:: PROVIDED MATERIAL ::
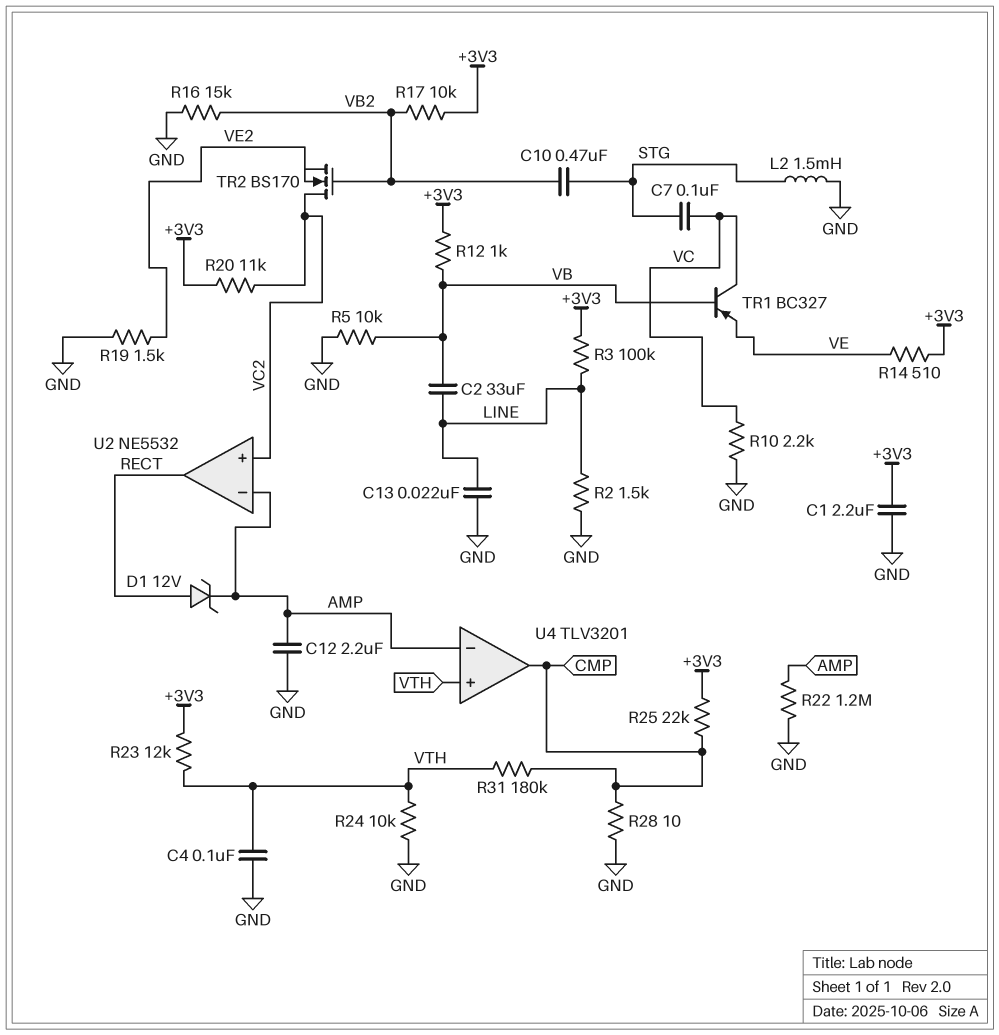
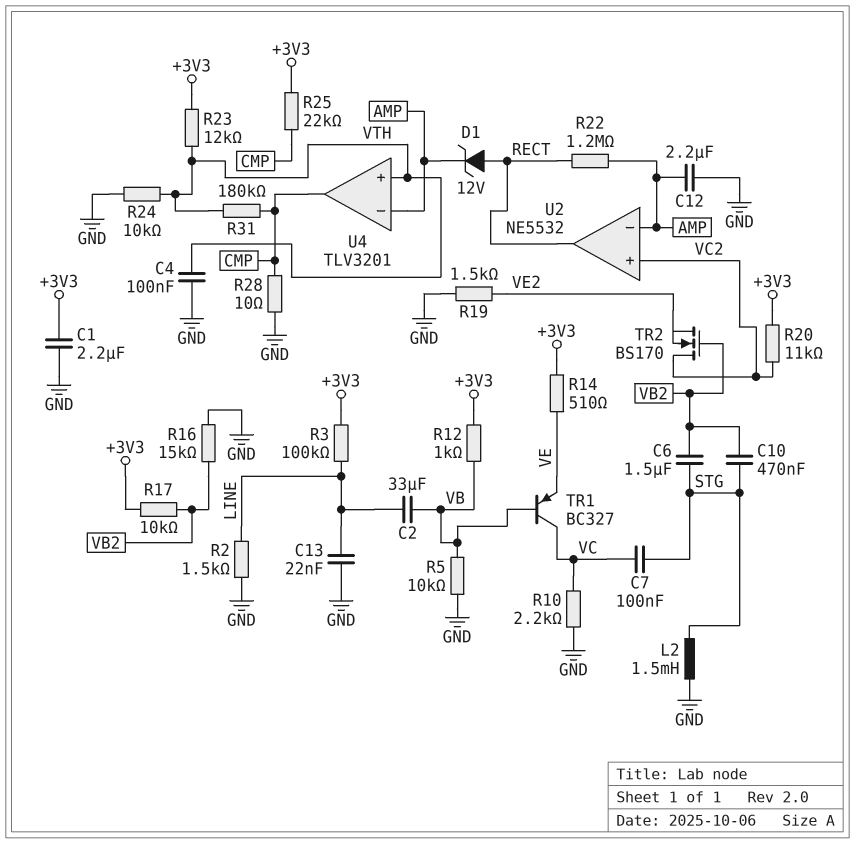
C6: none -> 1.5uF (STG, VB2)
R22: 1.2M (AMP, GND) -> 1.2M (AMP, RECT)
...
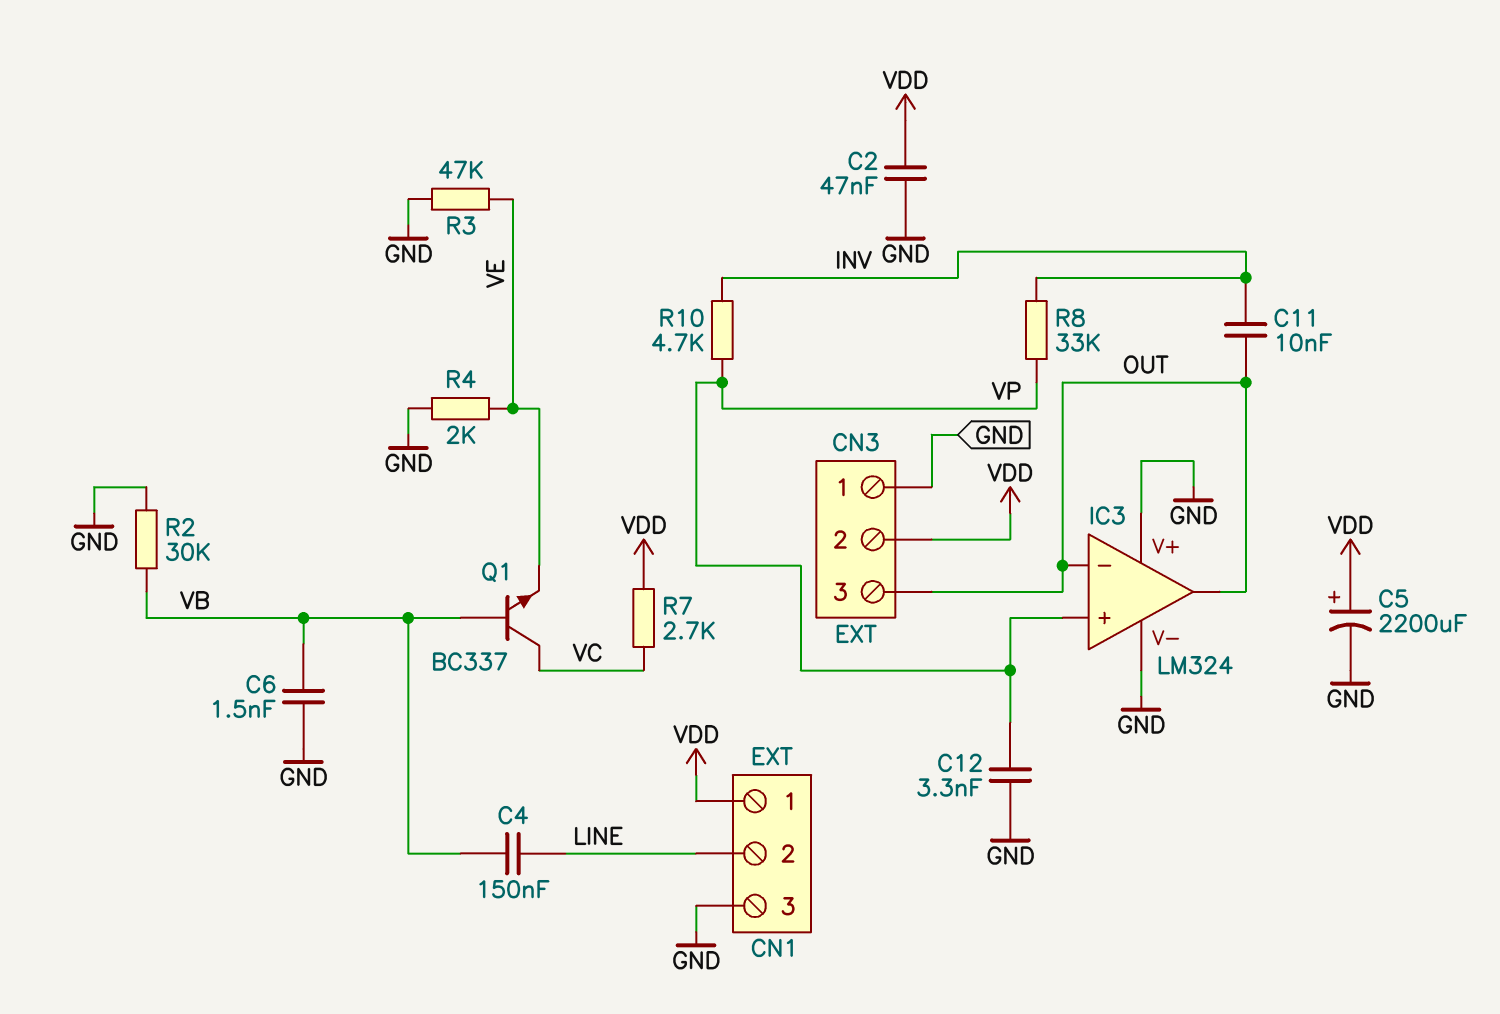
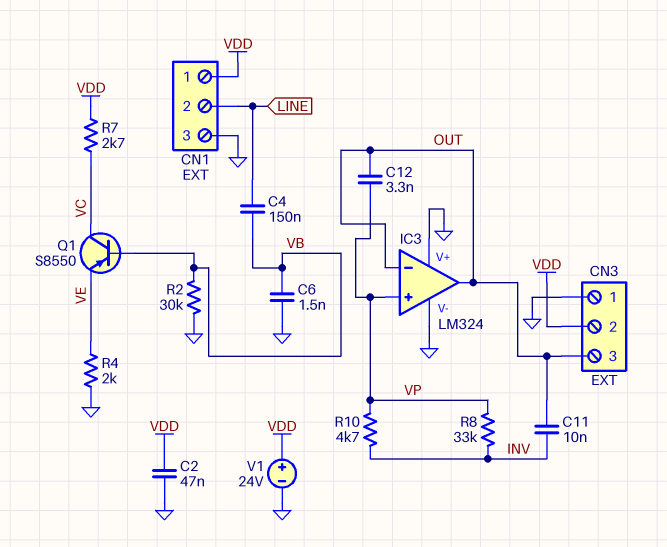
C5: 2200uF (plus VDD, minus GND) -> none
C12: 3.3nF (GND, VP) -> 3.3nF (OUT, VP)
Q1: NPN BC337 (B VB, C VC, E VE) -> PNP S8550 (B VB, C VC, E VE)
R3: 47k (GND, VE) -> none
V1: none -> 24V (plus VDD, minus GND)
---
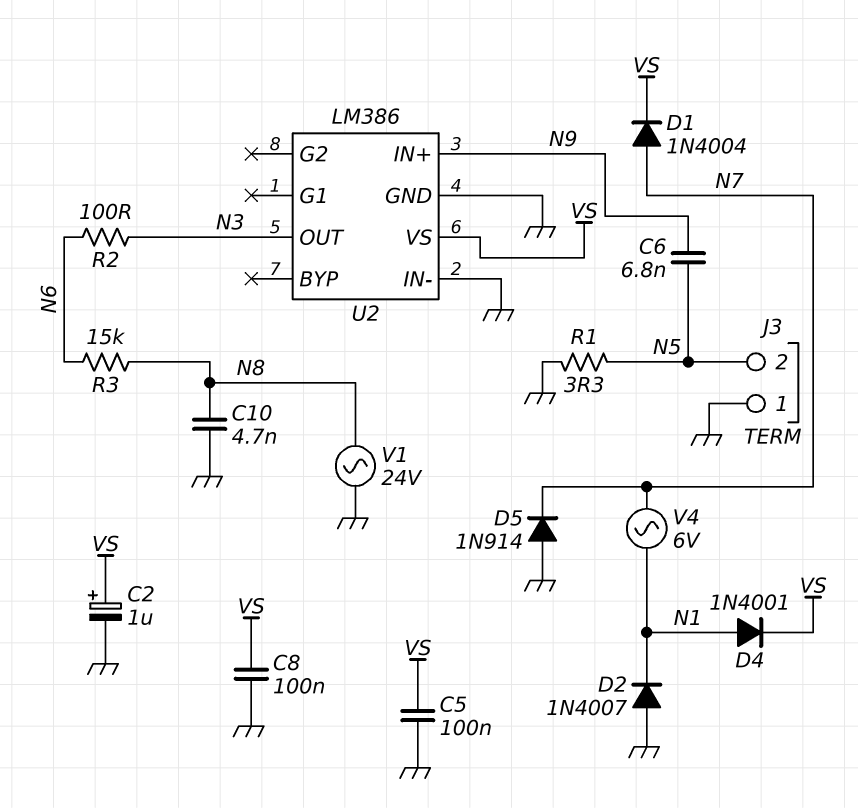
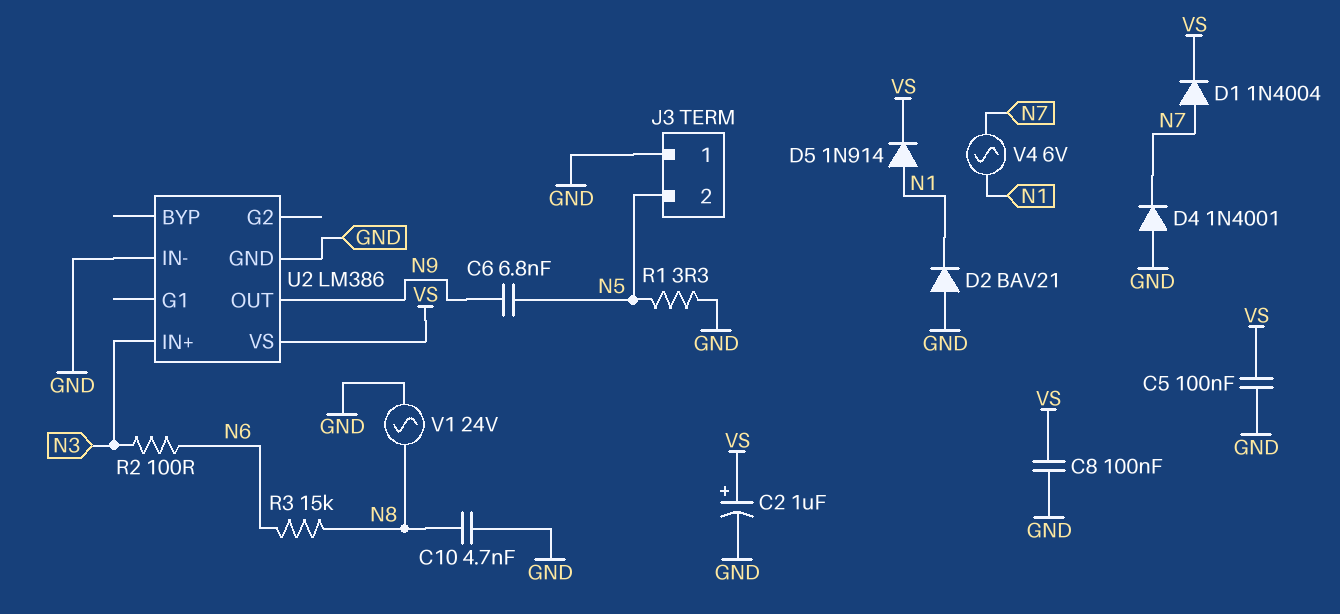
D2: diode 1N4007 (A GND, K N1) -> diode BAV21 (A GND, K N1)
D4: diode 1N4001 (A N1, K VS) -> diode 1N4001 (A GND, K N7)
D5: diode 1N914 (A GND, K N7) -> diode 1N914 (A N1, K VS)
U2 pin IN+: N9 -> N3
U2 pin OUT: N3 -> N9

:: PROBLEM DESCRIPTION ::
Write the number of lines above that contain the string "plus", and nothing besides.

:: FINAL ANSWER ::
2